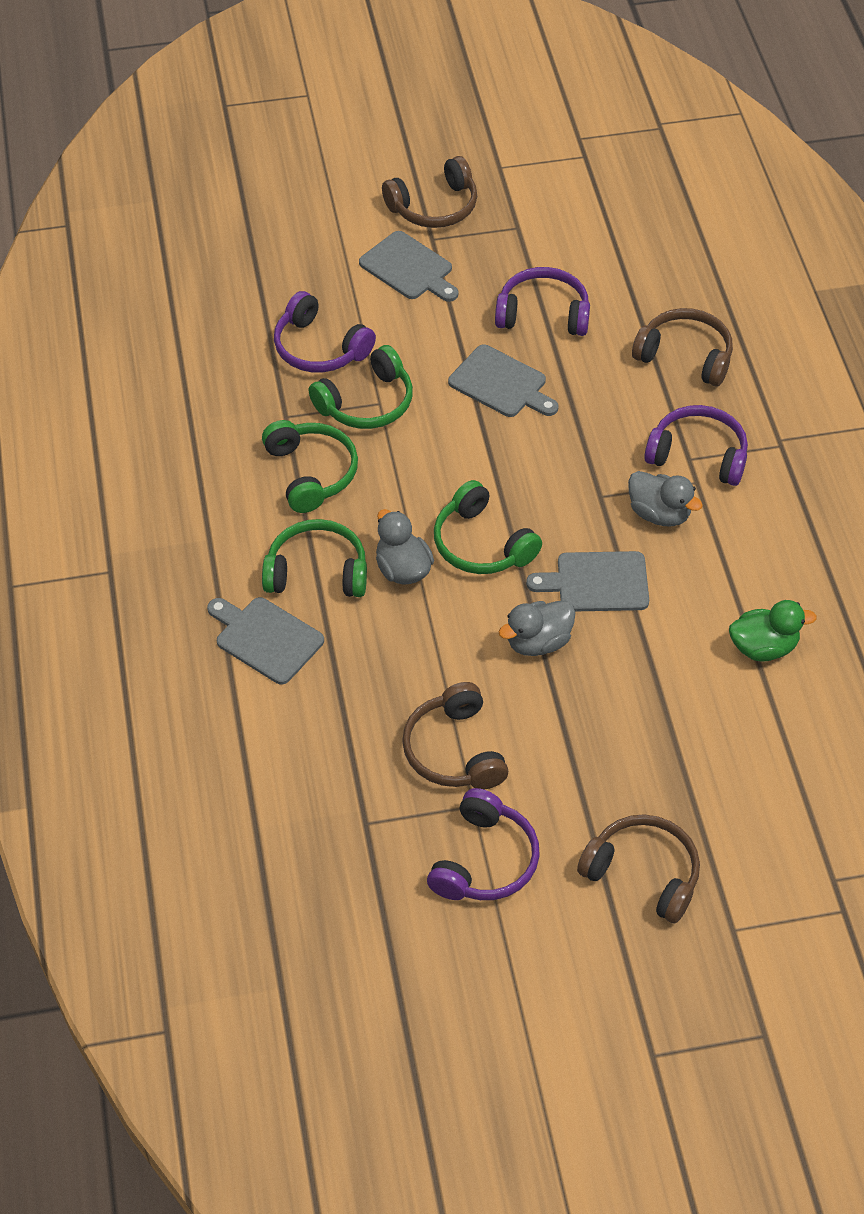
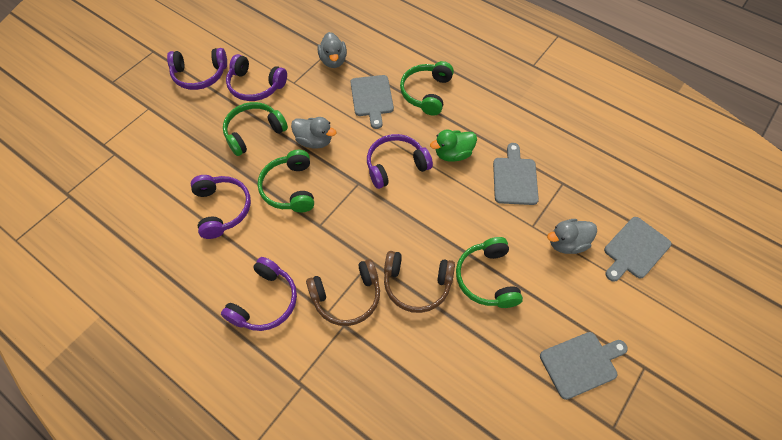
brown headphones: 4 -> 2
purple headphones: 4 -> 5

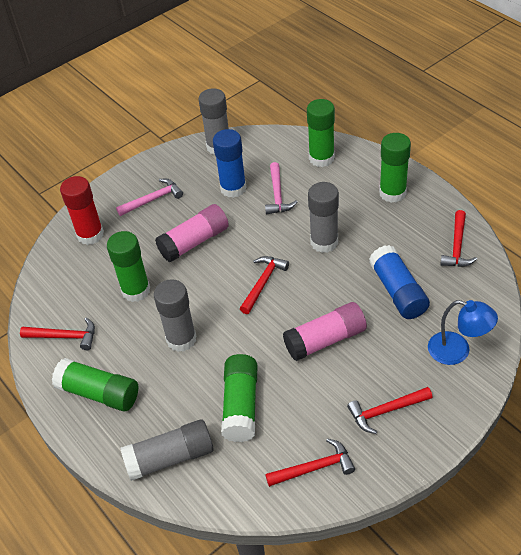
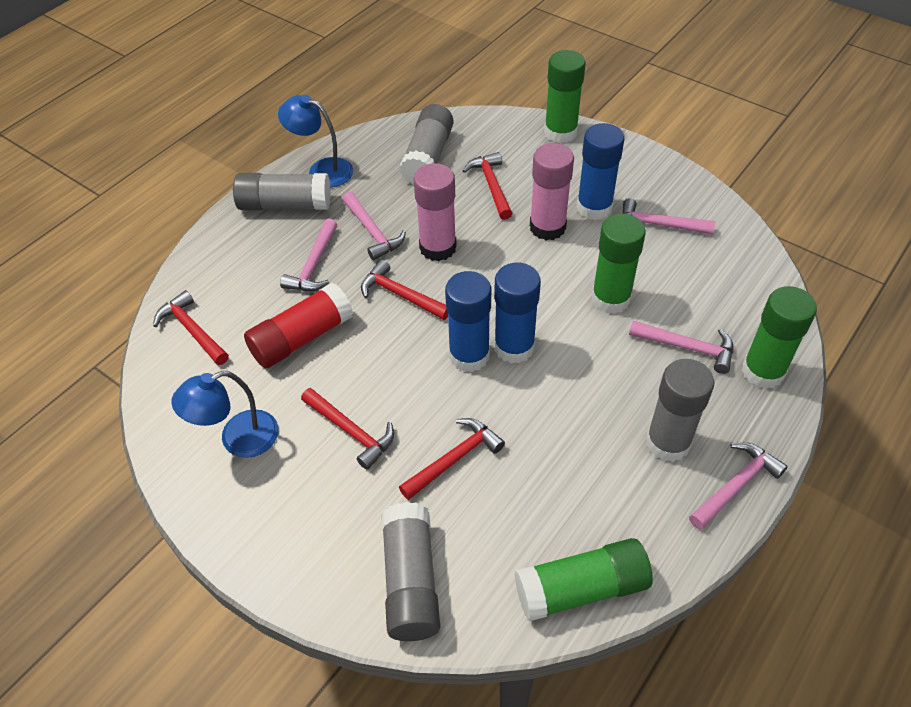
blue glue stick: 2 -> 3
blue lamp: 1 -> 2
green glue stick: 5 -> 4
pink hammer: 2 -> 5

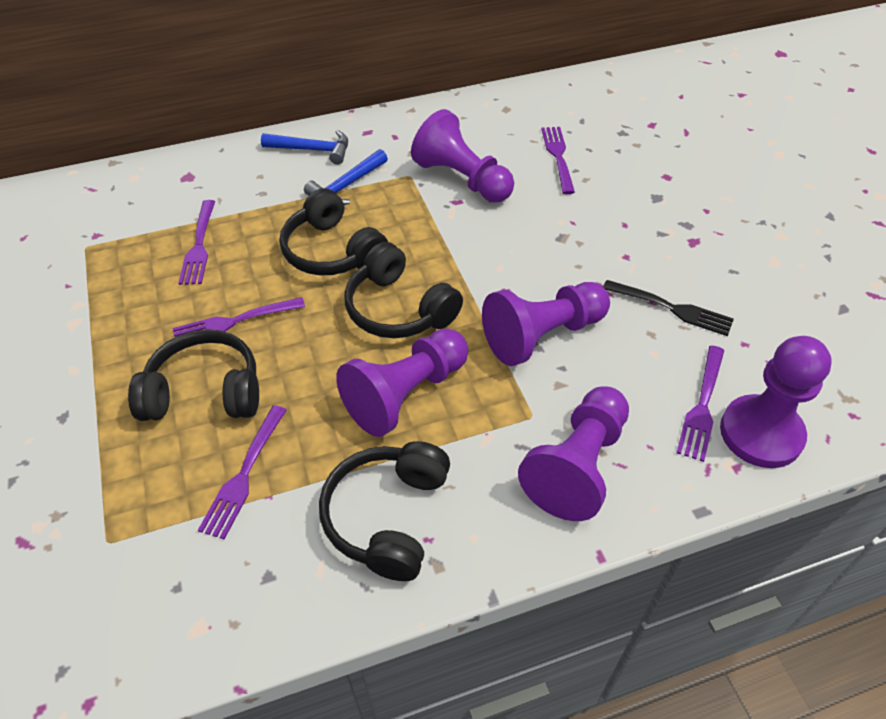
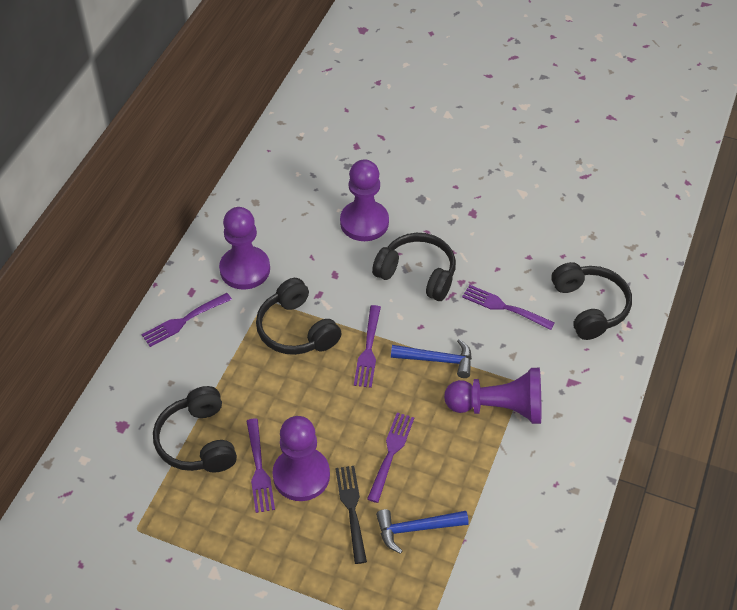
purple pawn: 5 -> 4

┄┄┄┄┄┄┄┄┄┄┄┄┄┄┄┄┄┄┄┄

What you need to do
Look over the material above and show each line where "purple" appears.

Expected answer
purple headphones: 4 -> 5
purple pawn: 5 -> 4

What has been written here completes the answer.